Task inputs:
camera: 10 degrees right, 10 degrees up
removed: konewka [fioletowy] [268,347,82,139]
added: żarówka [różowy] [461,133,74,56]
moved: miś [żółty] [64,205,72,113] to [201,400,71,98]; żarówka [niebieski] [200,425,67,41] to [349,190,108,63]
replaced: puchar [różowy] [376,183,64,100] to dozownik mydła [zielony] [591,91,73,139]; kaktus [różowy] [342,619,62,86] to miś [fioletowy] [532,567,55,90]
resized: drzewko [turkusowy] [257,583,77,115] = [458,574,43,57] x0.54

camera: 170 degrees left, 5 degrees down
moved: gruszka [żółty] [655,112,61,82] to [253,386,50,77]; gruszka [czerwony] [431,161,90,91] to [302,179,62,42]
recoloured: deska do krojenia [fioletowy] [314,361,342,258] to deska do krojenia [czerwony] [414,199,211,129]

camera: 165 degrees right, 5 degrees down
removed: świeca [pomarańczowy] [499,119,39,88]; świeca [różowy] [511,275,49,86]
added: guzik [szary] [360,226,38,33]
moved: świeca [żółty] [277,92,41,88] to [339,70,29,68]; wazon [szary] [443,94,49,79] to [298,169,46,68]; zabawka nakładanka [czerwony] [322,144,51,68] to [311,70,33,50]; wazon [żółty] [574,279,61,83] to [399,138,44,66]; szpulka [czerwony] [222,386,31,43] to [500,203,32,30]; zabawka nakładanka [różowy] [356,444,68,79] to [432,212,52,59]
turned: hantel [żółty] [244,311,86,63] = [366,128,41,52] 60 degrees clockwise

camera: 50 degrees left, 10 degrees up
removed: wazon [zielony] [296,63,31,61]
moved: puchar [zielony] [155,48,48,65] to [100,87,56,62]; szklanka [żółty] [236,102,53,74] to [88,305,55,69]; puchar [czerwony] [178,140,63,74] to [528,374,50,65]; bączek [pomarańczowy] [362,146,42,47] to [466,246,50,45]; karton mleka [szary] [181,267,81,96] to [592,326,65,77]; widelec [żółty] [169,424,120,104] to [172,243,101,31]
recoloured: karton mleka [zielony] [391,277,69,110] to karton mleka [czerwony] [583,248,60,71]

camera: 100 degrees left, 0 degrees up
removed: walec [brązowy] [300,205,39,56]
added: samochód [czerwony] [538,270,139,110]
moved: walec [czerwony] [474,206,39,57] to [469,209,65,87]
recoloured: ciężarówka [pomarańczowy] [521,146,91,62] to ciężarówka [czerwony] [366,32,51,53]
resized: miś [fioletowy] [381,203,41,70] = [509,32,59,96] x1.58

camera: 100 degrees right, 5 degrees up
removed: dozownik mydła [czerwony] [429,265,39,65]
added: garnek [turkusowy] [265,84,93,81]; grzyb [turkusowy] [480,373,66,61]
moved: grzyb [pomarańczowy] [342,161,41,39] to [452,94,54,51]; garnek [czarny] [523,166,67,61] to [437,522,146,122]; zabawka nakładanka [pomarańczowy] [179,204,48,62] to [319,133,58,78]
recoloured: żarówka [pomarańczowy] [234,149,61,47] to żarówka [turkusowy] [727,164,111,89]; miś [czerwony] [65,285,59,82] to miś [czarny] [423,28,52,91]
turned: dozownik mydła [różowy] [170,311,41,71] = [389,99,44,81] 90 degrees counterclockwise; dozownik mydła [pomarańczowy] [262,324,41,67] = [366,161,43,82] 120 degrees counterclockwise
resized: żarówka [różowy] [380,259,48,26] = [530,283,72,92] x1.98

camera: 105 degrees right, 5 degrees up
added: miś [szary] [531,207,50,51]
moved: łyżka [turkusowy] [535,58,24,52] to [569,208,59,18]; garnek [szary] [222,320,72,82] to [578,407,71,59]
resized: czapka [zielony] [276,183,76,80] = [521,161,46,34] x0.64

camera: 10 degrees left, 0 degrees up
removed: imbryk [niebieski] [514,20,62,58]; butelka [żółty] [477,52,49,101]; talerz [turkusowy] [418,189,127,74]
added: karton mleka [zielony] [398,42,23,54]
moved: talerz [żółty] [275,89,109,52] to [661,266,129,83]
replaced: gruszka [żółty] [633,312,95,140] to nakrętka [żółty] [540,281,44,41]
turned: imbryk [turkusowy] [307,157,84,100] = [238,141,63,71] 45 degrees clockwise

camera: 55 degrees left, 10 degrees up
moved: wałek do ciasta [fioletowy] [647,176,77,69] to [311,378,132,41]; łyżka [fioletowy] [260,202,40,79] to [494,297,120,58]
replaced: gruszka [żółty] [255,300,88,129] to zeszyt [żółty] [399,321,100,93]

Task:
Reproduce the entries in full, exactly as written.

Your solution:
camera: 10 degrees right, 10 degrees up
removed: konewka [fioletowy] [268,347,82,139]
added: żarówka [różowy] [461,133,74,56]
moved: miś [żółty] [64,205,72,113] to [201,400,71,98]; żarówka [niebieski] [200,425,67,41] to [349,190,108,63]
replaced: puchar [różowy] [376,183,64,100] to dozownik mydła [zielony] [591,91,73,139]; kaktus [różowy] [342,619,62,86] to miś [fioletowy] [532,567,55,90]
resized: drzewko [turkusowy] [257,583,77,115] = [458,574,43,57] x0.54

camera: 170 degrees left, 5 degrees down
moved: gruszka [żółty] [655,112,61,82] to [253,386,50,77]; gruszka [czerwony] [431,161,90,91] to [302,179,62,42]
recoloured: deska do krojenia [fioletowy] [314,361,342,258] to deska do krojenia [czerwony] [414,199,211,129]

camera: 165 degrees right, 5 degrees down
removed: świeca [pomarańczowy] [499,119,39,88]; świeca [różowy] [511,275,49,86]
added: guzik [szary] [360,226,38,33]
moved: świeca [żółty] [277,92,41,88] to [339,70,29,68]; wazon [szary] [443,94,49,79] to [298,169,46,68]; zabawka nakładanka [czerwony] [322,144,51,68] to [311,70,33,50]; wazon [żółty] [574,279,61,83] to [399,138,44,66]; szpulka [czerwony] [222,386,31,43] to [500,203,32,30]; zabawka nakładanka [różowy] [356,444,68,79] to [432,212,52,59]
turned: hantel [żółty] [244,311,86,63] = [366,128,41,52] 60 degrees clockwise

camera: 50 degrees left, 10 degrees up
removed: wazon [zielony] [296,63,31,61]
moved: puchar [zielony] [155,48,48,65] to [100,87,56,62]; szklanka [żółty] [236,102,53,74] to [88,305,55,69]; puchar [czerwony] [178,140,63,74] to [528,374,50,65]; bączek [pomarańczowy] [362,146,42,47] to [466,246,50,45]; karton mleka [szary] [181,267,81,96] to [592,326,65,77]; widelec [żółty] [169,424,120,104] to [172,243,101,31]
recoloured: karton mleka [zielony] [391,277,69,110] to karton mleka [czerwony] [583,248,60,71]

camera: 100 degrees left, 0 degrees up
removed: walec [brązowy] [300,205,39,56]
added: samochód [czerwony] [538,270,139,110]
moved: walec [czerwony] [474,206,39,57] to [469,209,65,87]
recoloured: ciężarówka [pomarańczowy] [521,146,91,62] to ciężarówka [czerwony] [366,32,51,53]
resized: miś [fioletowy] [381,203,41,70] = [509,32,59,96] x1.58

camera: 100 degrees right, 5 degrees up
removed: dozownik mydła [czerwony] [429,265,39,65]
added: garnek [turkusowy] [265,84,93,81]; grzyb [turkusowy] [480,373,66,61]
moved: grzyb [pomarańczowy] [342,161,41,39] to [452,94,54,51]; garnek [czarny] [523,166,67,61] to [437,522,146,122]; zabawka nakładanka [pomarańczowy] [179,204,48,62] to [319,133,58,78]
recoloured: żarówka [pomarańczowy] [234,149,61,47] to żarówka [turkusowy] [727,164,111,89]; miś [czerwony] [65,285,59,82] to miś [czarny] [423,28,52,91]
turned: dozownik mydła [różowy] [170,311,41,71] = [389,99,44,81] 90 degrees counterclockwise; dozownik mydła [pomarańczowy] [262,324,41,67] = [366,161,43,82] 120 degrees counterclockwise
resized: żarówka [różowy] [380,259,48,26] = [530,283,72,92] x1.98

camera: 105 degrees right, 5 degrees up
added: miś [szary] [531,207,50,51]
moved: łyżka [turkusowy] [535,58,24,52] to [569,208,59,18]; garnek [szary] [222,320,72,82] to [578,407,71,59]
resized: czapka [zielony] [276,183,76,80] = [521,161,46,34] x0.64

camera: 10 degrees left, 0 degrees up
removed: imbryk [niebieski] [514,20,62,58]; butelka [żółty] [477,52,49,101]; talerz [turkusowy] [418,189,127,74]
added: karton mleka [zielony] [398,42,23,54]
moved: talerz [żółty] [275,89,109,52] to [661,266,129,83]
replaced: gruszka [żółty] [633,312,95,140] to nakrętka [żółty] [540,281,44,41]
turned: imbryk [turkusowy] [307,157,84,100] = [238,141,63,71] 45 degrees clockwise

camera: 55 degrees left, 10 degrees up
moved: wałek do ciasta [fioletowy] [647,176,77,69] to [311,378,132,41]; łyżka [fioletowy] [260,202,40,79] to [494,297,120,58]
replaced: gruszka [żółty] [255,300,88,129] to zeszyt [żółty] [399,321,100,93]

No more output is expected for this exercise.